>> Begin
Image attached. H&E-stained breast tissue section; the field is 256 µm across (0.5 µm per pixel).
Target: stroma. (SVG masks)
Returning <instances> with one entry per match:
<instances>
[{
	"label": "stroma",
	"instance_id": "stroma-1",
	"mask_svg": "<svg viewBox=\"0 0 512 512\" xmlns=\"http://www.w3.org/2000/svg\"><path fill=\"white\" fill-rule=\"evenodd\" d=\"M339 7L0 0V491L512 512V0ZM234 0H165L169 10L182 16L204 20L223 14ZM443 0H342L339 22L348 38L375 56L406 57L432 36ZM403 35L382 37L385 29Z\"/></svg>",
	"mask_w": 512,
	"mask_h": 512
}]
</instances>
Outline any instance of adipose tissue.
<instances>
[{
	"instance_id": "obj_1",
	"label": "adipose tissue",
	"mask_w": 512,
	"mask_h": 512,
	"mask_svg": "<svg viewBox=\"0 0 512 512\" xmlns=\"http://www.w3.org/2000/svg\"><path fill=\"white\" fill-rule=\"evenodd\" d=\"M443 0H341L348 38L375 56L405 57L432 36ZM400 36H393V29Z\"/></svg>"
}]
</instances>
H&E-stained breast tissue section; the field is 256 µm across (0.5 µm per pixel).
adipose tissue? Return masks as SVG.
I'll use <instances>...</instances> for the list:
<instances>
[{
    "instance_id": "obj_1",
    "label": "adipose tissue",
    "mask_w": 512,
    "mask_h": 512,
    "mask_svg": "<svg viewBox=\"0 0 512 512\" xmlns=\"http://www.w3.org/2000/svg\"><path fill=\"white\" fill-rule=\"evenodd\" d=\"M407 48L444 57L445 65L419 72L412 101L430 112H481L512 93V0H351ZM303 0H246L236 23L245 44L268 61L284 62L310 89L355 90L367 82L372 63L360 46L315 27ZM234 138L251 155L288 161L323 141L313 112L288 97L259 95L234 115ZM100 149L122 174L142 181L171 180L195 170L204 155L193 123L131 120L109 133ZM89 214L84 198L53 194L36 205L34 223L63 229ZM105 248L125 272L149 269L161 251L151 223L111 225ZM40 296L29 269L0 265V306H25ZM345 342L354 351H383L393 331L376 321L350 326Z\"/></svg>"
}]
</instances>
>> End
** EXERCISE GOAL **
Make a verbatim copy of every entry shown above.

** SOLUTION TO THE PROBLEM **
Image attached. H&E-stained breast tissue section; the field is 256 µm across (0.5 µm per pixel).
Target: stroma. (SVG masks)
Returning <instances> with one entry per match:
<instances>
[{
	"label": "stroma",
	"instance_id": "stroma-1",
	"mask_svg": "<svg viewBox=\"0 0 512 512\" xmlns=\"http://www.w3.org/2000/svg\"><path fill=\"white\" fill-rule=\"evenodd\" d=\"M339 7L0 0V491L512 512V0ZM234 0H165L169 10L182 16L204 20L223 14ZM443 0H342L339 22L348 38L375 56L406 57L432 36ZM403 35L382 37L385 29Z\"/></svg>",
	"mask_w": 512,
	"mask_h": 512
}]
</instances>
Outline any instance of adipose tissue.
<instances>
[{
	"instance_id": "obj_1",
	"label": "adipose tissue",
	"mask_w": 512,
	"mask_h": 512,
	"mask_svg": "<svg viewBox=\"0 0 512 512\" xmlns=\"http://www.w3.org/2000/svg\"><path fill=\"white\" fill-rule=\"evenodd\" d=\"M443 0H341L348 38L375 56L405 57L432 36ZM400 36H393V29Z\"/></svg>"
}]
</instances>
H&E-stained breast tissue section; the field is 256 µm across (0.5 µm per pixel).
adipose tissue? Return masks as SVG.
I'll use <instances>...</instances> for the list:
<instances>
[{
    "instance_id": "obj_1",
    "label": "adipose tissue",
    "mask_w": 512,
    "mask_h": 512,
    "mask_svg": "<svg viewBox=\"0 0 512 512\" xmlns=\"http://www.w3.org/2000/svg\"><path fill=\"white\" fill-rule=\"evenodd\" d=\"M407 48L444 57L445 65L419 72L412 101L430 112H481L512 93V0H351ZM303 0H246L236 23L245 44L268 61L284 62L310 89L355 90L367 82L372 63L360 46L315 27ZM234 138L251 155L288 161L323 141L313 112L288 97L259 95L234 115ZM100 149L122 174L142 181L171 180L195 170L204 155L193 123L131 120L109 133ZM89 214L84 198L53 194L36 205L34 223L63 229ZM105 248L125 272L149 269L161 251L151 223L111 225ZM40 296L29 269L0 265V306H25ZM345 342L354 351H383L393 331L376 321L350 326Z\"/></svg>"
}]
</instances>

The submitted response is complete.